• _YOUR TASK_: From the records that follow, return exactly the lines beginning at the one that contains "white cheese: 1 -> 0" and ending at the one that contains "white lamp: 5 -> 1", pictures left out.

• _EXTRACTED ENTRIES_:
====================
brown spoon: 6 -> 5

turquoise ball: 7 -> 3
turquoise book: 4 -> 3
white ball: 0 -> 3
====================
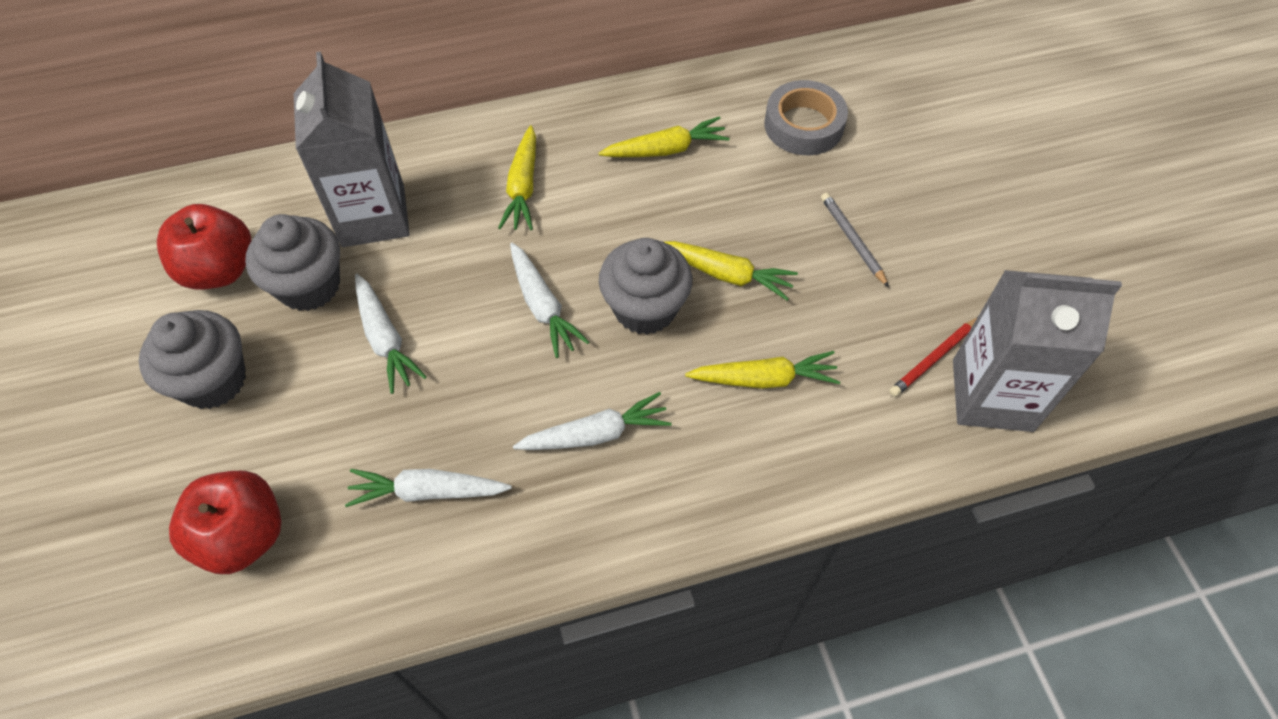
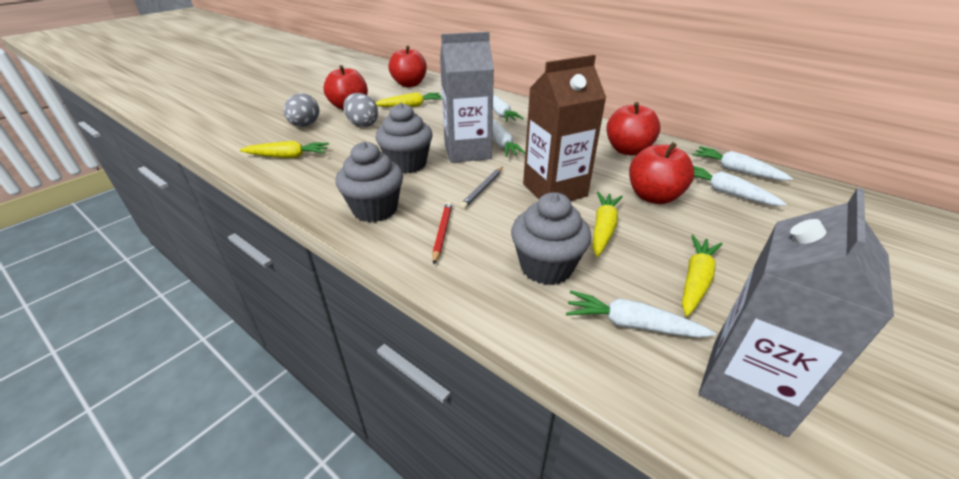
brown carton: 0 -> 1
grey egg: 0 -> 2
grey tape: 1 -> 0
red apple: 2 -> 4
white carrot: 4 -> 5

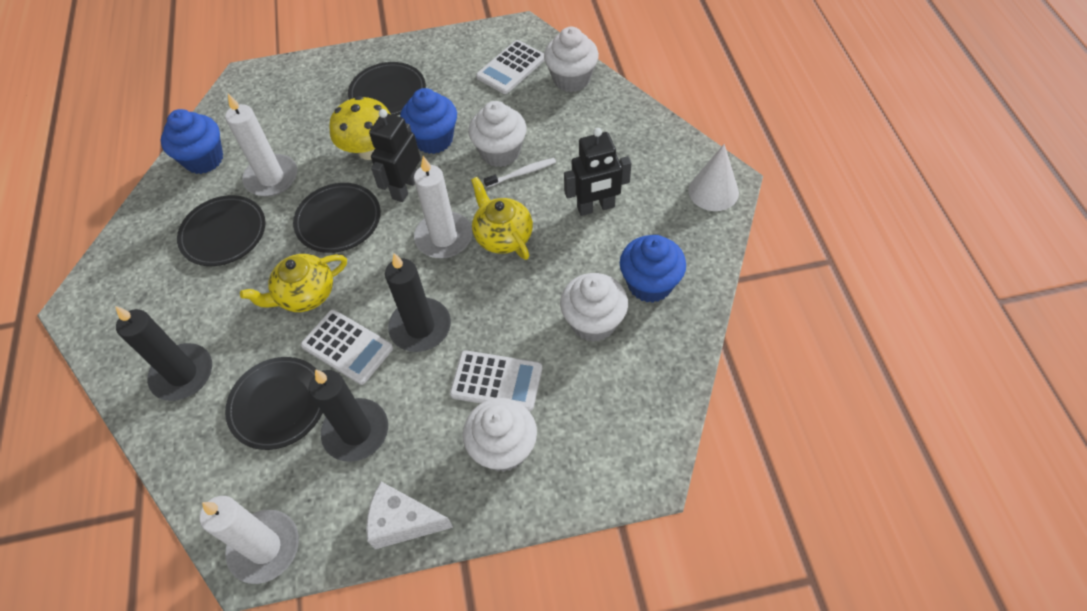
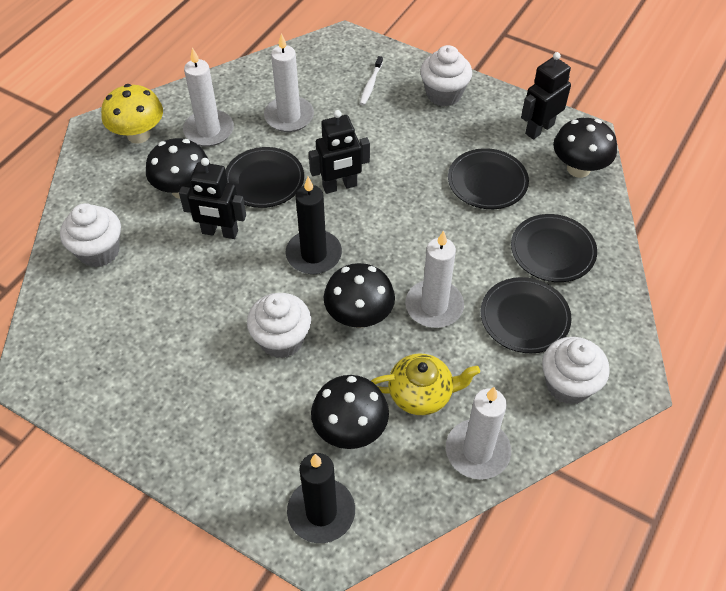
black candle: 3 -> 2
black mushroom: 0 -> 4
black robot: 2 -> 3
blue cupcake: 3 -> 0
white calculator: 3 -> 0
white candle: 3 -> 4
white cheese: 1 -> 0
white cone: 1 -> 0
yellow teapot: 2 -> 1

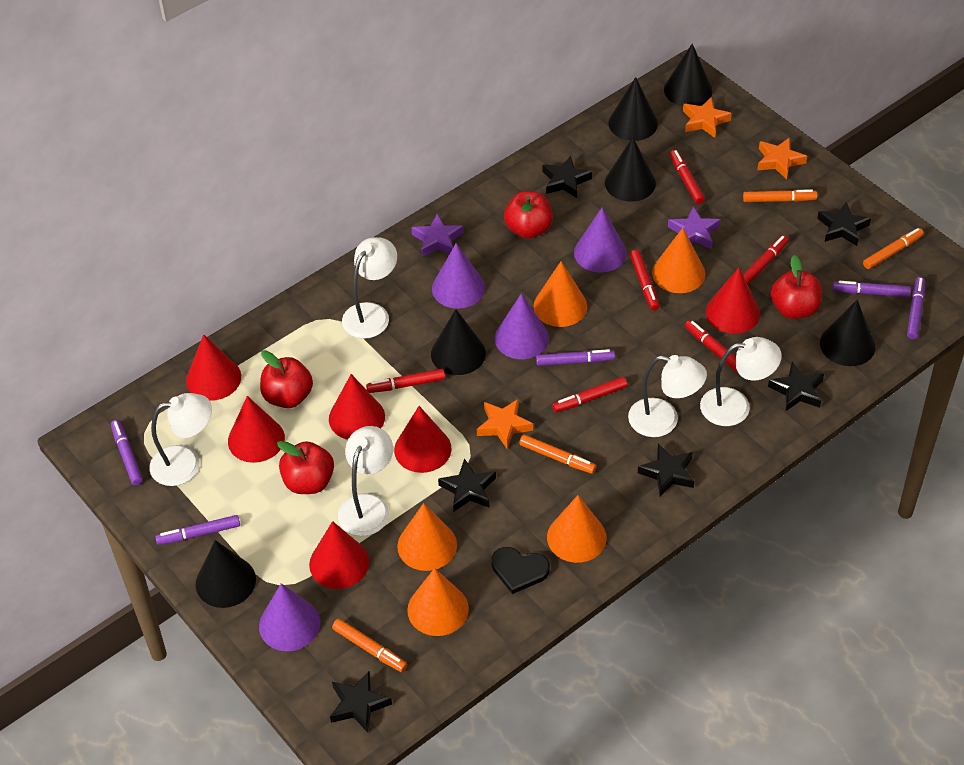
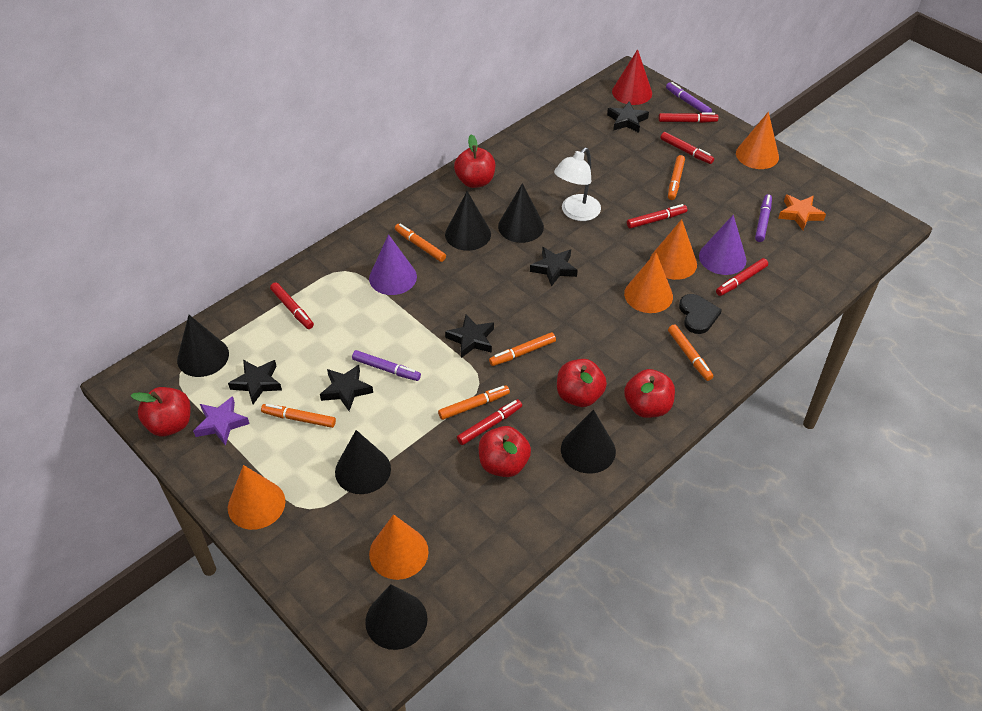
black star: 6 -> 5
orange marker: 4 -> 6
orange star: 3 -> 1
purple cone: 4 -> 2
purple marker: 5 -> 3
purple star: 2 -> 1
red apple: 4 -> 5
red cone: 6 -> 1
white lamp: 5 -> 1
====================
• _TASK RESPONSE_:
white cheese: 1 -> 0
white cone: 1 -> 0
yellow teapot: 2 -> 1

black star: 6 -> 5
orange marker: 4 -> 6
orange star: 3 -> 1
purple cone: 4 -> 2
purple marker: 5 -> 3
purple star: 2 -> 1
red apple: 4 -> 5
red cone: 6 -> 1
white lamp: 5 -> 1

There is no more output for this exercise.